Problem requirements
Gather each line of the entries below that includes "DGND".

Itemized modification records
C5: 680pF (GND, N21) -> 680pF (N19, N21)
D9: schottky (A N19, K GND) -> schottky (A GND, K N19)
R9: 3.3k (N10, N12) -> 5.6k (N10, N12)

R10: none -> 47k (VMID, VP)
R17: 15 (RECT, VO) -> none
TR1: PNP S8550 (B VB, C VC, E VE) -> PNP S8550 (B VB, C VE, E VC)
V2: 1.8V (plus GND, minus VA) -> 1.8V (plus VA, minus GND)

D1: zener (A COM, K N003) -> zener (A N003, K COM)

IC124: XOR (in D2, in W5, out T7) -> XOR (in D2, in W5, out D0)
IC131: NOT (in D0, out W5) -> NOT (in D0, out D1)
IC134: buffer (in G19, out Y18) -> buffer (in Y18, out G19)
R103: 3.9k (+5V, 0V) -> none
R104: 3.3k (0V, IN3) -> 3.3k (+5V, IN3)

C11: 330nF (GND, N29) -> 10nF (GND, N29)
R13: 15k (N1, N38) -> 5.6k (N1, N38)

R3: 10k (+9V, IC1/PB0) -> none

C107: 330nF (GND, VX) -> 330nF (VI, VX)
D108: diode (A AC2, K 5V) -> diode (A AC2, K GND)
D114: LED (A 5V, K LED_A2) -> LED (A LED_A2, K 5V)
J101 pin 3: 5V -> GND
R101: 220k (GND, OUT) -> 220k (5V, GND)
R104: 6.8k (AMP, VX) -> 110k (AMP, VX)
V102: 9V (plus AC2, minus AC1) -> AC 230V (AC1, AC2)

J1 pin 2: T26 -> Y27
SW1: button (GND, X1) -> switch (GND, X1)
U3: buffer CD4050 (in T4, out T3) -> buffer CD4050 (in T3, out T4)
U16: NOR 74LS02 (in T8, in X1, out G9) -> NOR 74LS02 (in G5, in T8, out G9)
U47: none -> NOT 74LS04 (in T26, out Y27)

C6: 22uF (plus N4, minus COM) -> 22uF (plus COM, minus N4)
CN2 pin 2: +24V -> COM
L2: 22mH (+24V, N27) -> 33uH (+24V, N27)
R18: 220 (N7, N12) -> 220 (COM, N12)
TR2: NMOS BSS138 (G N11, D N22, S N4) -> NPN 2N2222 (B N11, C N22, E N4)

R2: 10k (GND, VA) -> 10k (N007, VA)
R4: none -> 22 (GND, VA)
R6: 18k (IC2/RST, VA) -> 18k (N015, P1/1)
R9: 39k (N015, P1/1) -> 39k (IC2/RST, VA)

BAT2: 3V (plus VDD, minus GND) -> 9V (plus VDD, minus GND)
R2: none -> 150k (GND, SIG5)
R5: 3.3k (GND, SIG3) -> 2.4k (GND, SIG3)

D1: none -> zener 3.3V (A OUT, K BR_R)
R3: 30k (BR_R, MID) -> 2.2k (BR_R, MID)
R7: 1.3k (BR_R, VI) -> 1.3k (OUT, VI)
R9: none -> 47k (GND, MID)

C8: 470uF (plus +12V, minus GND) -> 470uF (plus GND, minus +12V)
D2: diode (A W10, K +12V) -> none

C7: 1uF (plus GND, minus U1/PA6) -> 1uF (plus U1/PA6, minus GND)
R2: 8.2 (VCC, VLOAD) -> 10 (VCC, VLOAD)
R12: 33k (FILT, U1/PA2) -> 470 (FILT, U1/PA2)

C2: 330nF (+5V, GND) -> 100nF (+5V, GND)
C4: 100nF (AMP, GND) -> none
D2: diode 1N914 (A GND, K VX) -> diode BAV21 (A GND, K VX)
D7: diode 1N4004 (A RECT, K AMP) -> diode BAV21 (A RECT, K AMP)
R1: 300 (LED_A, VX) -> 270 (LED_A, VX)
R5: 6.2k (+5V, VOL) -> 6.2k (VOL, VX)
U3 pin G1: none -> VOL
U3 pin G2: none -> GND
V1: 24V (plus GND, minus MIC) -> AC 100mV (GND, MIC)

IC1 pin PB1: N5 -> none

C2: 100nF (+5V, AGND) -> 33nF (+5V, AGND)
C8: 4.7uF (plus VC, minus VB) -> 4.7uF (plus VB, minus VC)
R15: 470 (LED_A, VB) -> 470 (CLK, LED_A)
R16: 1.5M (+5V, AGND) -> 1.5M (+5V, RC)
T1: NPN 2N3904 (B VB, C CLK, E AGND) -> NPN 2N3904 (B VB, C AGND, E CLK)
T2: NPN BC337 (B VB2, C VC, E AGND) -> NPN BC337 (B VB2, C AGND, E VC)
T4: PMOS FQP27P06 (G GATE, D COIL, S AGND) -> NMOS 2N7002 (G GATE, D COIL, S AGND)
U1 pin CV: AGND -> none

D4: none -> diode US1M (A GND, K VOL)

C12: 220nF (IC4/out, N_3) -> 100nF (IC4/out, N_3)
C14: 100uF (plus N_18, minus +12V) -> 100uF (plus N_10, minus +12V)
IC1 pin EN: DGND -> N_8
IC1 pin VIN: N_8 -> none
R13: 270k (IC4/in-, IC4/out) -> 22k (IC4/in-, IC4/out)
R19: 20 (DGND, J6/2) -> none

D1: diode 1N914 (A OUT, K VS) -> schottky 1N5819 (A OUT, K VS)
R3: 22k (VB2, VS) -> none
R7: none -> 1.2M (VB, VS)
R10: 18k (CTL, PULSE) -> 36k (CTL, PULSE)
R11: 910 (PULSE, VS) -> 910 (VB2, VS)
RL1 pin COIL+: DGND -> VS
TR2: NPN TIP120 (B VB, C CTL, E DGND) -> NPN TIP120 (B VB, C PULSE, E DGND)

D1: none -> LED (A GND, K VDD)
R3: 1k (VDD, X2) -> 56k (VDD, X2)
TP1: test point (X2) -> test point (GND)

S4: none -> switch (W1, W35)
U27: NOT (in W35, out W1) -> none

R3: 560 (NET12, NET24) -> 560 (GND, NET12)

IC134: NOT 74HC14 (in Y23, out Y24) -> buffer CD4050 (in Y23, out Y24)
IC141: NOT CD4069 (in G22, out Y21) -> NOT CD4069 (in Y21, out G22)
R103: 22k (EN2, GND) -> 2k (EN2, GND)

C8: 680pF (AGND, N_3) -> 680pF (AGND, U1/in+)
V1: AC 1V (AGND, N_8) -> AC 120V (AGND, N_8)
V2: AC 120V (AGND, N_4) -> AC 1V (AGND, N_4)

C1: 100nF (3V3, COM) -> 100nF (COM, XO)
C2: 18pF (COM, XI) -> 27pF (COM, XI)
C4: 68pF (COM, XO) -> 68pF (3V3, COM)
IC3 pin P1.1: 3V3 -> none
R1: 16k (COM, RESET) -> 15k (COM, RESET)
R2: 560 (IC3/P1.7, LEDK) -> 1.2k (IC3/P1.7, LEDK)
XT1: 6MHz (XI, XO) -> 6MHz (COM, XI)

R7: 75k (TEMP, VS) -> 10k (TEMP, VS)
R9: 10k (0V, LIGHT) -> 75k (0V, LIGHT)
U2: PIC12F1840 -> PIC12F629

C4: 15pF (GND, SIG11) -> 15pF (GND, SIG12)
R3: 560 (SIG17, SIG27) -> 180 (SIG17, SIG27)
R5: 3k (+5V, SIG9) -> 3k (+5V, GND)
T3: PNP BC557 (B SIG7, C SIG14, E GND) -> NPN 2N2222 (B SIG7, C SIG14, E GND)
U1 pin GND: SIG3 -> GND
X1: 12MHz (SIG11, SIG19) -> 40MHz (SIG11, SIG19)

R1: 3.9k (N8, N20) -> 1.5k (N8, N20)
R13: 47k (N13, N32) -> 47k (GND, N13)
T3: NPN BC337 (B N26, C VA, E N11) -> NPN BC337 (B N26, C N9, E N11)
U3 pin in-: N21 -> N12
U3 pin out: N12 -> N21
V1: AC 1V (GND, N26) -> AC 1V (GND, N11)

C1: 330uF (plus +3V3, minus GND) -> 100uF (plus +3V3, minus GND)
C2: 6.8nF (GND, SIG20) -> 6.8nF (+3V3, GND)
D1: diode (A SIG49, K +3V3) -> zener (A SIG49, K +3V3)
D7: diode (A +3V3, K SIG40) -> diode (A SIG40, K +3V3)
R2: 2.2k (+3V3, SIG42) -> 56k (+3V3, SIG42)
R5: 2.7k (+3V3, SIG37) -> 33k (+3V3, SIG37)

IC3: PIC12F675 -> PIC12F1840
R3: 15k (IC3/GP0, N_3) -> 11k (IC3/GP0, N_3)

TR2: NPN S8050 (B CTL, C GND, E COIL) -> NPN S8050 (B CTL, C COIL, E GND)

Solution
IC1 pin EN: DGND -> N_8
R19: 20 (DGND, J6/2) -> none
RL1 pin COIL+: DGND -> VS
TR2: NPN TIP120 (B VB, C CTL, E DGND) -> NPN TIP120 (B VB, C PULSE, E DGND)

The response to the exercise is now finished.